* [Work to complete]
Filter this material down to the lines that hold "NAND", copying each one.

* [Information given]
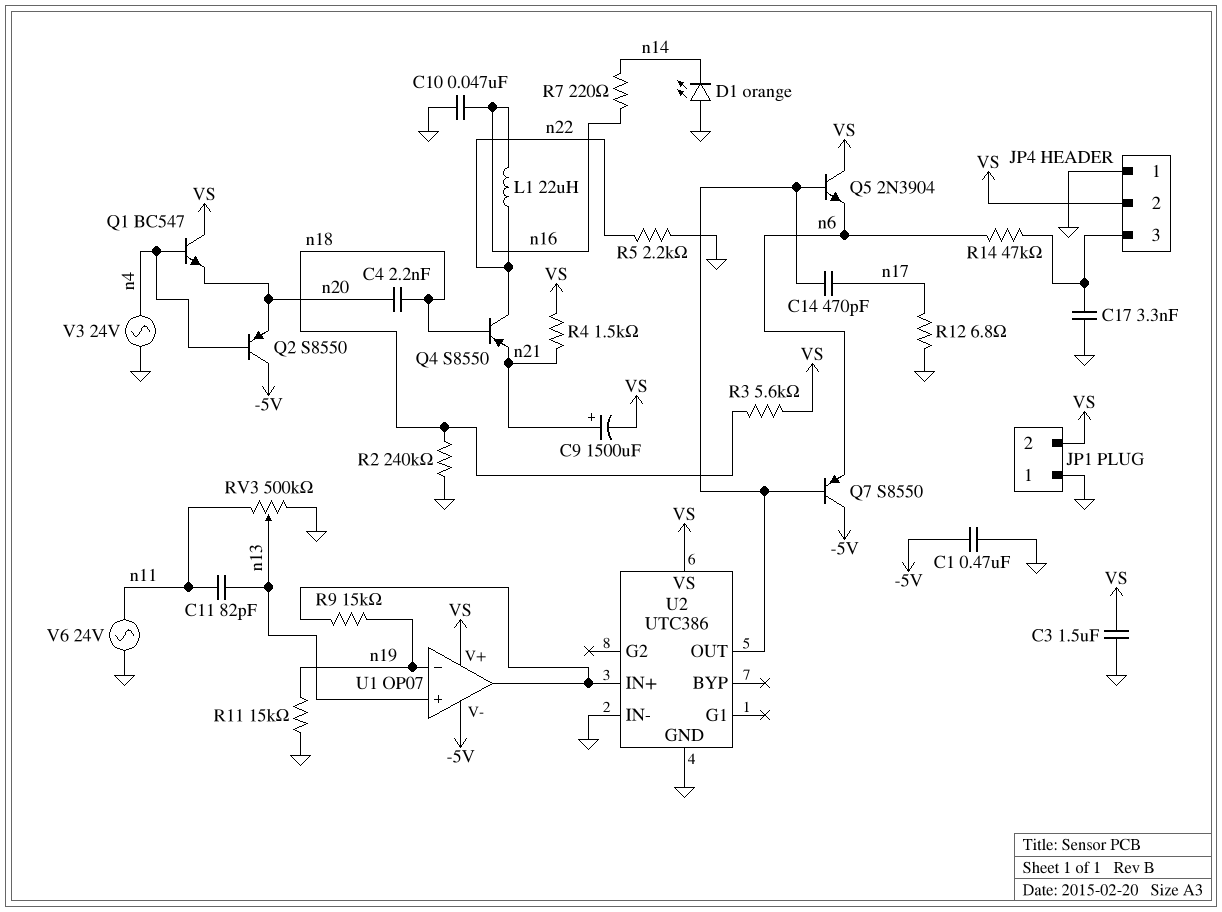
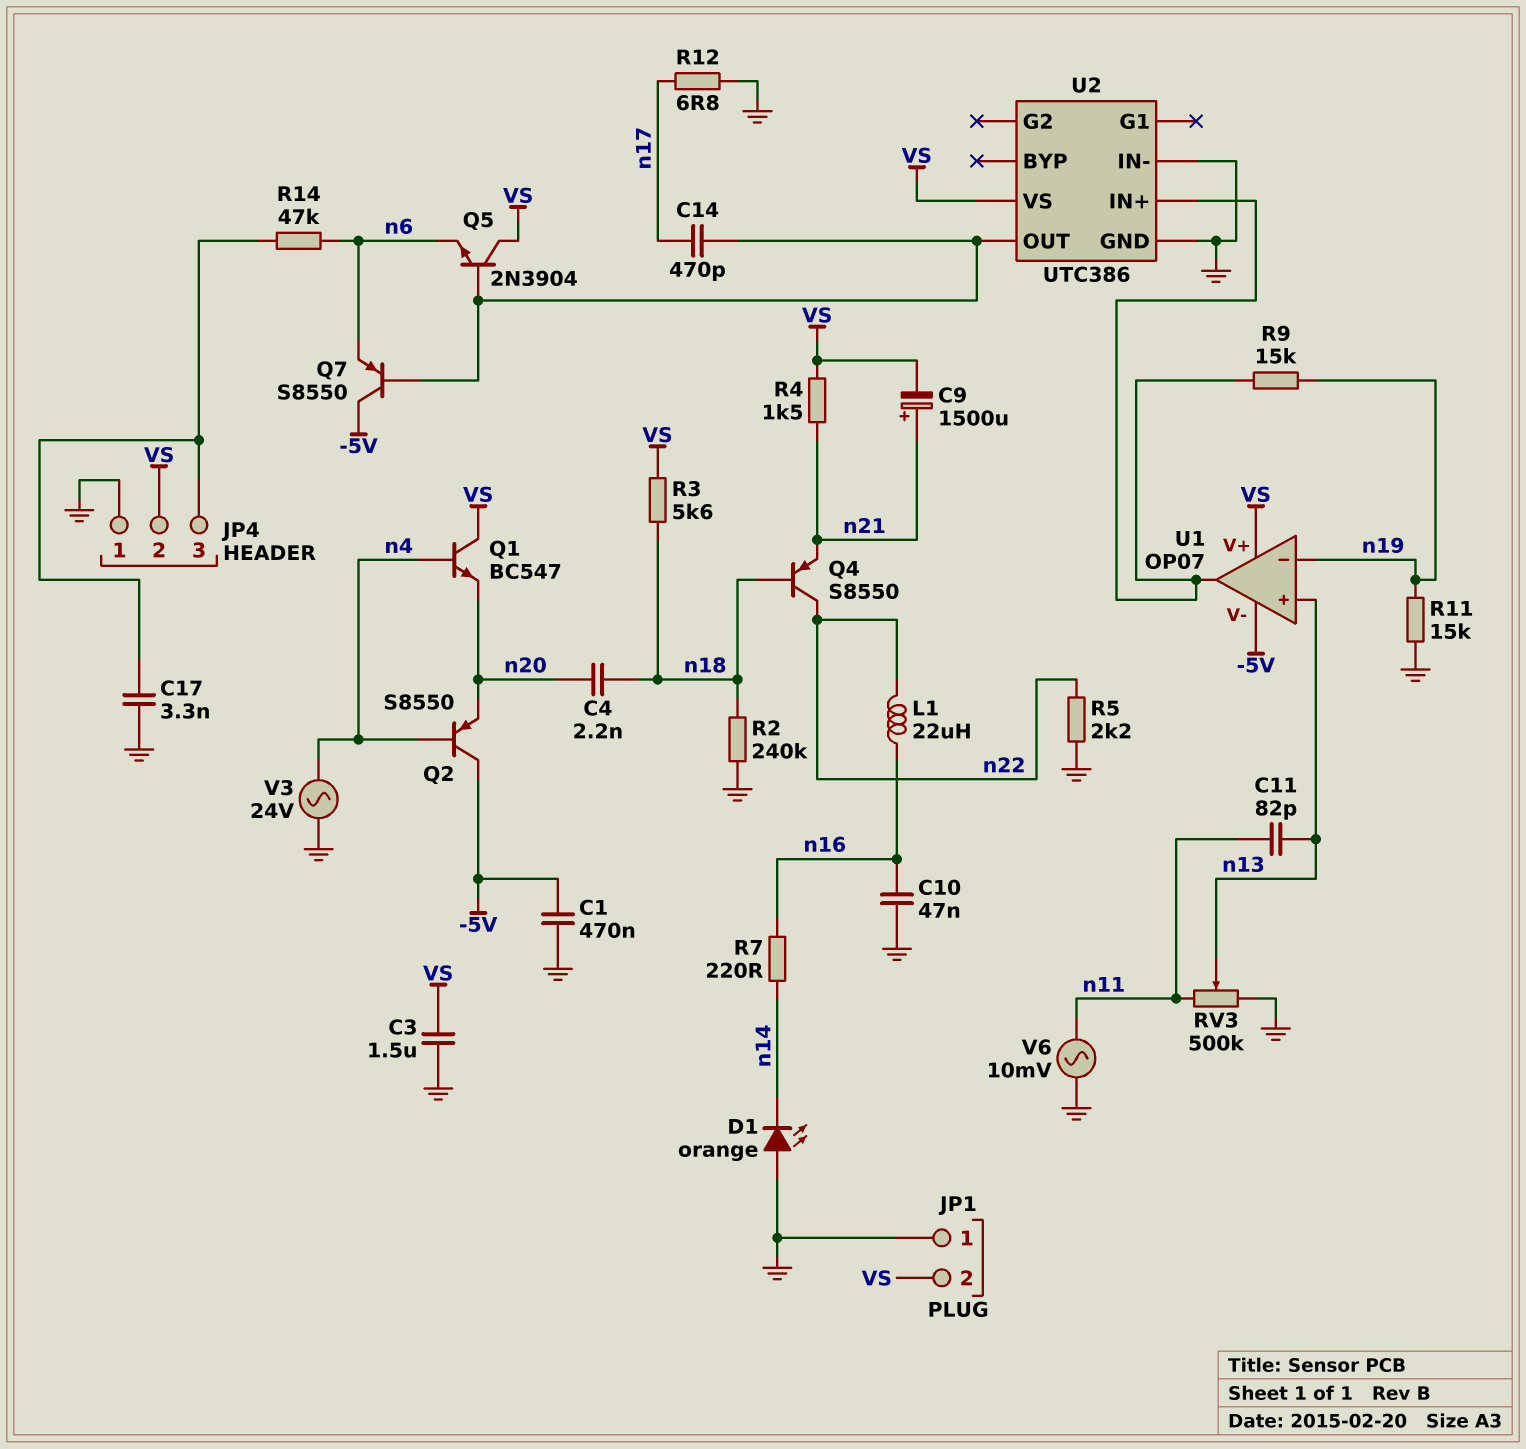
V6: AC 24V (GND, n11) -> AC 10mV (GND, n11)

* * *

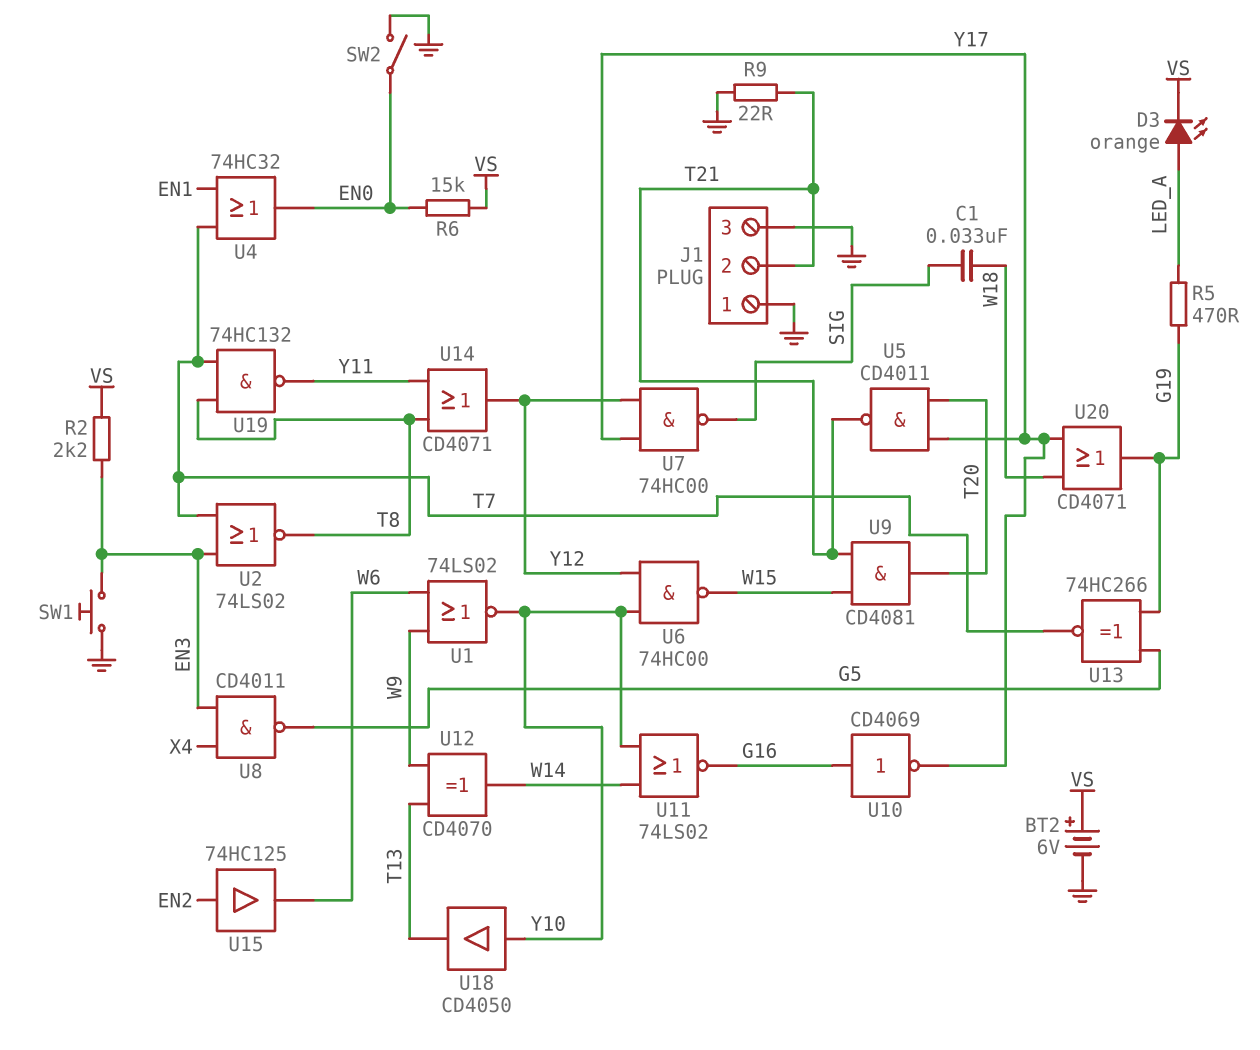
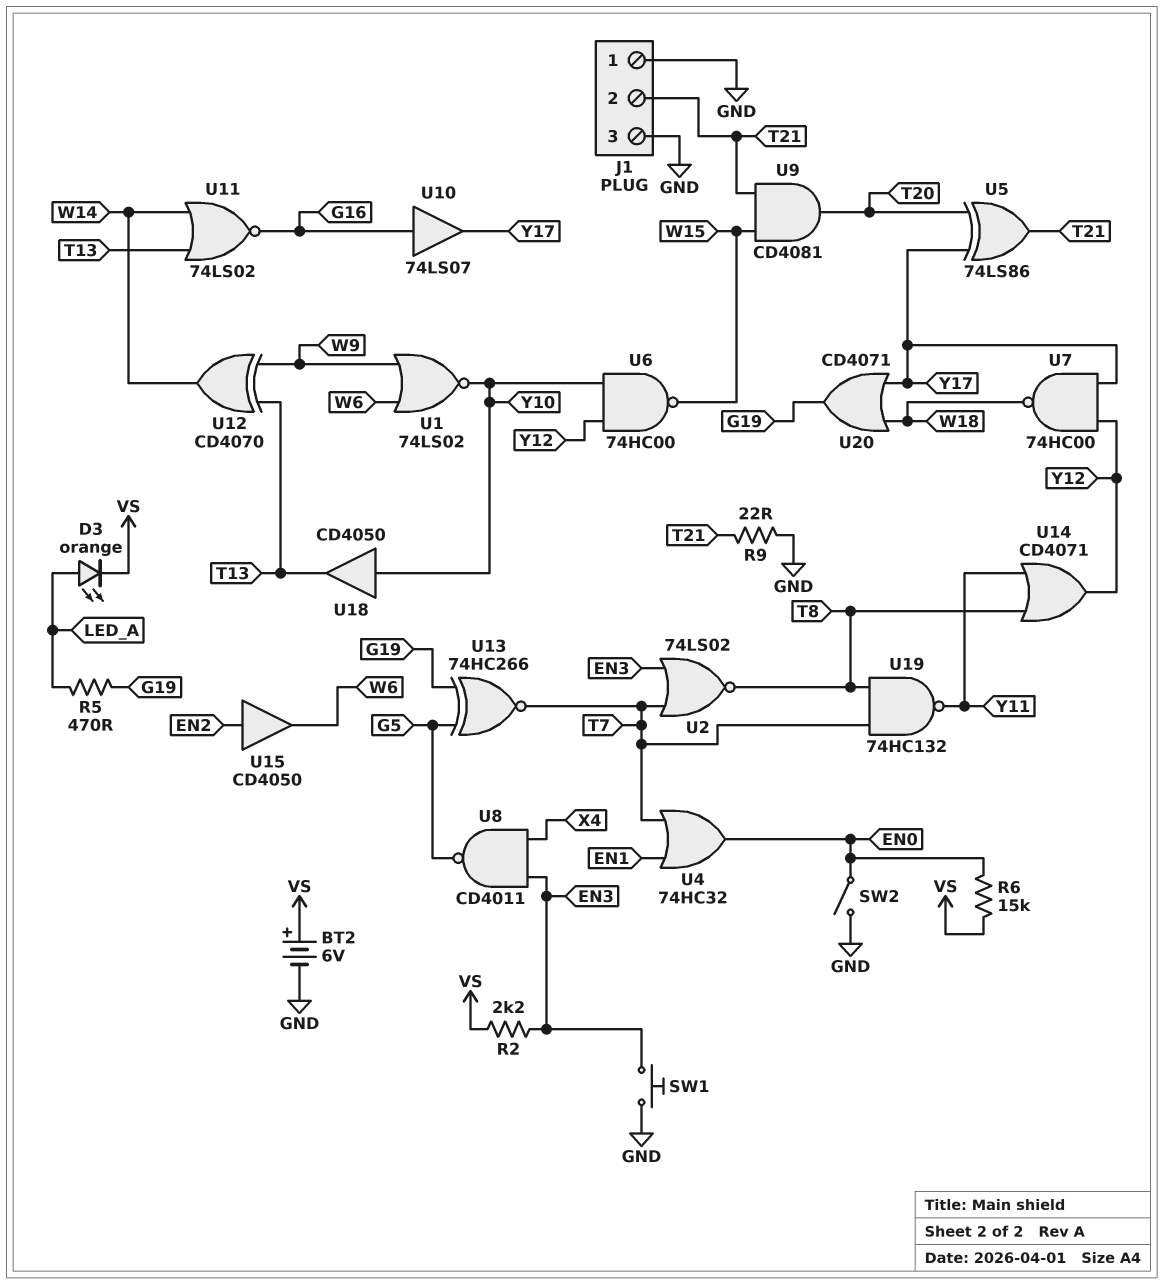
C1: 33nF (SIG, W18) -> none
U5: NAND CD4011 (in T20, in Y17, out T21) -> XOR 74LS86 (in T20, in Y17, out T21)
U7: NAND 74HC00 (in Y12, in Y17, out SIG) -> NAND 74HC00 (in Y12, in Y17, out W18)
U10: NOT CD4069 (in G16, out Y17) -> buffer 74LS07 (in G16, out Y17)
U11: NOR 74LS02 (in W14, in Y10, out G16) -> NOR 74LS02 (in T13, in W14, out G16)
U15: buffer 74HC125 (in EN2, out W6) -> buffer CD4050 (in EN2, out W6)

* * *

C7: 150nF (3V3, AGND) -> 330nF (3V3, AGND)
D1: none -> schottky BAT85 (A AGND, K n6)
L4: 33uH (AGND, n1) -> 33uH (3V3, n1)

* [Response box]
U5: NAND CD4011 (in T20, in Y17, out T21) -> XOR 74LS86 (in T20, in Y17, out T21)
U7: NAND 74HC00 (in Y12, in Y17, out SIG) -> NAND 74HC00 (in Y12, in Y17, out W18)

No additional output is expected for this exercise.